- Your instructions:
Look below for the line containing "Mask 'carcinoma'. Return"; from there through the line containing "Wrap output in", both lines included, please set down each line exactly and nothing else.

··········

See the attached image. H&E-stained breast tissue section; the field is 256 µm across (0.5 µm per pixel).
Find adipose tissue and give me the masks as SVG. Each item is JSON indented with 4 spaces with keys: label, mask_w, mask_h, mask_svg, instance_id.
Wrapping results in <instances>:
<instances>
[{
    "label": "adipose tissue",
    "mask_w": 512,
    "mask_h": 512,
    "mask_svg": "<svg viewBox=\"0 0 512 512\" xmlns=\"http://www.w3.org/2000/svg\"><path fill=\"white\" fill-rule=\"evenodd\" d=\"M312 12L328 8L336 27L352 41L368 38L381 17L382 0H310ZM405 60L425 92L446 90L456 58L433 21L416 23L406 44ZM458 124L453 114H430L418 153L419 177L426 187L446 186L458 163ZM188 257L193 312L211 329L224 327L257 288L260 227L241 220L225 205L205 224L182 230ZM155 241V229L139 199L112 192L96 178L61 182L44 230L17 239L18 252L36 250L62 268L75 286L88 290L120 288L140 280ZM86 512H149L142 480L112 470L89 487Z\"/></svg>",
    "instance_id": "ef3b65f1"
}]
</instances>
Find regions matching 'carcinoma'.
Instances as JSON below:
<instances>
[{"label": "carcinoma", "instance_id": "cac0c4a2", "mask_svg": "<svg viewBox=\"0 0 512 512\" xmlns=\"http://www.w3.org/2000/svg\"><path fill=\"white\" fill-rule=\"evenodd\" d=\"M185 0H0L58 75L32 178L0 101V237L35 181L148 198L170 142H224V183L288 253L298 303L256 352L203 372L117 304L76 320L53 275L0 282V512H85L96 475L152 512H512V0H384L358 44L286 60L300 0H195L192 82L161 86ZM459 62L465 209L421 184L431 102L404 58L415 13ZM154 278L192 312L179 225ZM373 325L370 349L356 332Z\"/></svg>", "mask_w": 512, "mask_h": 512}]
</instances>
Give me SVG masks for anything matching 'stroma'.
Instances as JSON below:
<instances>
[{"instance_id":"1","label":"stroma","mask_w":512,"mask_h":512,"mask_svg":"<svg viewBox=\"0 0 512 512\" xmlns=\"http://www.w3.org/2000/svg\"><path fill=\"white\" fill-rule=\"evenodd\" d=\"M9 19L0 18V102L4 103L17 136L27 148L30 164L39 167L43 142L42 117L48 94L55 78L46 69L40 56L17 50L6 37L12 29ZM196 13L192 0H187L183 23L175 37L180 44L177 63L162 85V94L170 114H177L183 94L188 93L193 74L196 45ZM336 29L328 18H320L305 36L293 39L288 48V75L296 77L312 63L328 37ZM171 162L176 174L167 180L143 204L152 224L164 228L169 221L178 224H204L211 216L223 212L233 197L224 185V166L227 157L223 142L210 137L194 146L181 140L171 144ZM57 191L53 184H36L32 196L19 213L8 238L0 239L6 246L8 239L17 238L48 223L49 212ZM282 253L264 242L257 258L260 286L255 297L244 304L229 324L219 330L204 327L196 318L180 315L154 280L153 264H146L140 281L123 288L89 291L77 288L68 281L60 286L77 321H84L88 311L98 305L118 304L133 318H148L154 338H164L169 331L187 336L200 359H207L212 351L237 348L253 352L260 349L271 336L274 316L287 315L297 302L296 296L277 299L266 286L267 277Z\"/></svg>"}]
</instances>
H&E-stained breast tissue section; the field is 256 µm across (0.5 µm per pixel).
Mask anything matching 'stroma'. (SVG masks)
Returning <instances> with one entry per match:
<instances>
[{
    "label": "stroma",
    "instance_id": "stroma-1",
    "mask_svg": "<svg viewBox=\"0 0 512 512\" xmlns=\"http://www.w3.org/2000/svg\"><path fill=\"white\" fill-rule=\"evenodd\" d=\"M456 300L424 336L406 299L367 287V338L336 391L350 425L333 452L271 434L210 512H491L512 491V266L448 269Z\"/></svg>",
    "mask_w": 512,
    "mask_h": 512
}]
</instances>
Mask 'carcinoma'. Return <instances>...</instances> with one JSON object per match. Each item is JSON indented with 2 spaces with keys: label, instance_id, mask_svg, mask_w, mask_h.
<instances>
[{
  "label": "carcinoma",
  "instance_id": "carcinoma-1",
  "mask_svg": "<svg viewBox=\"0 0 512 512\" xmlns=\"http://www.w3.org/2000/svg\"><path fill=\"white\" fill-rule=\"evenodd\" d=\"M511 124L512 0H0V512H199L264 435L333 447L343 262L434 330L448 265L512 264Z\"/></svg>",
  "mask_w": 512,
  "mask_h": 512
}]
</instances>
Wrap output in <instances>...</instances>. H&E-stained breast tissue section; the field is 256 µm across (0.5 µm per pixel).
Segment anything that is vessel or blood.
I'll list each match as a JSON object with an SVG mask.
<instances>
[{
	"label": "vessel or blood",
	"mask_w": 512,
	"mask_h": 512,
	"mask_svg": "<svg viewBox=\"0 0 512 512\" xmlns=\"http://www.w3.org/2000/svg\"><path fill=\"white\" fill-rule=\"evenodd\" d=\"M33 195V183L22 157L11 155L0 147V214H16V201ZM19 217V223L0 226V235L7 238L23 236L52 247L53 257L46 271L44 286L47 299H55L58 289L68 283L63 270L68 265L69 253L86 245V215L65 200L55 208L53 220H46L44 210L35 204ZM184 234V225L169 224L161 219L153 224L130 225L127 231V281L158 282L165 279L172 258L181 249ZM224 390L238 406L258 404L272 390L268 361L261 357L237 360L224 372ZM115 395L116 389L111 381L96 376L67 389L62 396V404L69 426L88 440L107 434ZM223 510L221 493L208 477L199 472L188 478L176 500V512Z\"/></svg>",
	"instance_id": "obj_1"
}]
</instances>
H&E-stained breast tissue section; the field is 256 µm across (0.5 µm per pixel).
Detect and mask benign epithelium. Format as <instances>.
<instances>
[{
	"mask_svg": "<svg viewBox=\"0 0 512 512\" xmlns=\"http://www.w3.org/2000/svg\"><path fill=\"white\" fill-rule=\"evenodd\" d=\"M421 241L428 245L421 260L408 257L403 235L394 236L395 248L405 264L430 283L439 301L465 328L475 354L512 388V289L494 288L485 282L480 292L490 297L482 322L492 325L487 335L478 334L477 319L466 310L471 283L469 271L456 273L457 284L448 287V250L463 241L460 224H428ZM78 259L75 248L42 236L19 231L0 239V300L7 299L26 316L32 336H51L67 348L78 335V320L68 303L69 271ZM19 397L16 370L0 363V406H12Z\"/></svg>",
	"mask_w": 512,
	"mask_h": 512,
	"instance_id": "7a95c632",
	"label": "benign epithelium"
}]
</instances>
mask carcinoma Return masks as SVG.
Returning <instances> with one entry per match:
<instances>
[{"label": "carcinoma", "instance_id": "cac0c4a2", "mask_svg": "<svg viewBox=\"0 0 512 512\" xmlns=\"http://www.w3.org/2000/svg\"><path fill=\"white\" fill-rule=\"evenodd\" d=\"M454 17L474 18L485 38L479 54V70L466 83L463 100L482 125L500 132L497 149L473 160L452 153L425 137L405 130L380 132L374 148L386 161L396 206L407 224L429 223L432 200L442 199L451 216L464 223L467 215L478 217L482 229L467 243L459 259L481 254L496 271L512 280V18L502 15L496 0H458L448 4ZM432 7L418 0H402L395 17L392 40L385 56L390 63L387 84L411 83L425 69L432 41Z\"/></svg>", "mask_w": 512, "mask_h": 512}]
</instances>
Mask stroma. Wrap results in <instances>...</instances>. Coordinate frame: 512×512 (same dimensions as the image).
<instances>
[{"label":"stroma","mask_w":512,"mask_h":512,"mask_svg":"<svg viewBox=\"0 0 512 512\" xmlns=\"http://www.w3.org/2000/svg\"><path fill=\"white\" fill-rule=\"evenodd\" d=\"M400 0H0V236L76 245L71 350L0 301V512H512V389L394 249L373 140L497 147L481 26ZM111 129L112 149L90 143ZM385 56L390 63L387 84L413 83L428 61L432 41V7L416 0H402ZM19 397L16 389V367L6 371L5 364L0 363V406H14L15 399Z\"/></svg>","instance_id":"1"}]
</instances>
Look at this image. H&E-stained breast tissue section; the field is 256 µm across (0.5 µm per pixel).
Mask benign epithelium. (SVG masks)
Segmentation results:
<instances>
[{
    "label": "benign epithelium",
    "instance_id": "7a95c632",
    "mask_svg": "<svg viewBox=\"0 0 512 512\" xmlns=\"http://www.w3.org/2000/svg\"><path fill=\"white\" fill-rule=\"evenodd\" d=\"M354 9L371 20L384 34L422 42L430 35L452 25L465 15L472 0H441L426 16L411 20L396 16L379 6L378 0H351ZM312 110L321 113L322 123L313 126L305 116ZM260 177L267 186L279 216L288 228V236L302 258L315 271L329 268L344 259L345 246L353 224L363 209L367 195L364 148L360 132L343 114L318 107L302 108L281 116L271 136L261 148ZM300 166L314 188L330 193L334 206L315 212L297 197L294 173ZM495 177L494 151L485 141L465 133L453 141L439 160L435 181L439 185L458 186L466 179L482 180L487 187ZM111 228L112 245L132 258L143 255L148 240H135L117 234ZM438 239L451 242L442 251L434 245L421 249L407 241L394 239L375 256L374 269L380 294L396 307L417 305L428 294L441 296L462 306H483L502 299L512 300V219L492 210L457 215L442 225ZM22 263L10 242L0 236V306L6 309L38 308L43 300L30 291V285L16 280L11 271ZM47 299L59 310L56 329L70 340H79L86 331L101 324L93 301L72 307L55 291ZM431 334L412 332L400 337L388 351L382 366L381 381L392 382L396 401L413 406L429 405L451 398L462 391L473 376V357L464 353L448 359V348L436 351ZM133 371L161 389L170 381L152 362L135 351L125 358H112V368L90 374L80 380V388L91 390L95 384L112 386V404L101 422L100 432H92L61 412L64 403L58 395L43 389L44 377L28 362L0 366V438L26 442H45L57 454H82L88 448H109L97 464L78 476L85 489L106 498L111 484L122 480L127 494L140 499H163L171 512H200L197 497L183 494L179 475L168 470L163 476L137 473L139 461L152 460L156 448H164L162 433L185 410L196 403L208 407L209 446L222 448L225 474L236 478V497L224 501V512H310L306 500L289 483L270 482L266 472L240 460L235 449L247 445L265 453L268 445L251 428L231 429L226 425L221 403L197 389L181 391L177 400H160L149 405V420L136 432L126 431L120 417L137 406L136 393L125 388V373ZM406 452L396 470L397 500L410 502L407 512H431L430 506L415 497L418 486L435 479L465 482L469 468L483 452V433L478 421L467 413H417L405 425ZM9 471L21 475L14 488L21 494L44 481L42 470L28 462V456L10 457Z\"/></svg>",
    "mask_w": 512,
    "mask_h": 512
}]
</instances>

··········

- Exercise output:
Mask 'carcinoma'. Return <instances>...</instances> with one JSON object per match. Each item is JSON indented with 2 spaces with keys: label, instance_id, mask_svg, mask_w, mask_h.
<instances>
[{
  "label": "carcinoma",
  "instance_id": "carcinoma-1",
  "mask_svg": "<svg viewBox=\"0 0 512 512\" xmlns=\"http://www.w3.org/2000/svg\"><path fill=\"white\" fill-rule=\"evenodd\" d=\"M511 124L512 0H0V512H199L264 435L333 447L343 262L434 330L448 265L512 264Z\"/></svg>",
  "mask_w": 512,
  "mask_h": 512
}]
</instances>
Wrap output in <instances>...</instances>. H&E-stained breast tissue section; the field is 256 µm across (0.5 µm per pixel).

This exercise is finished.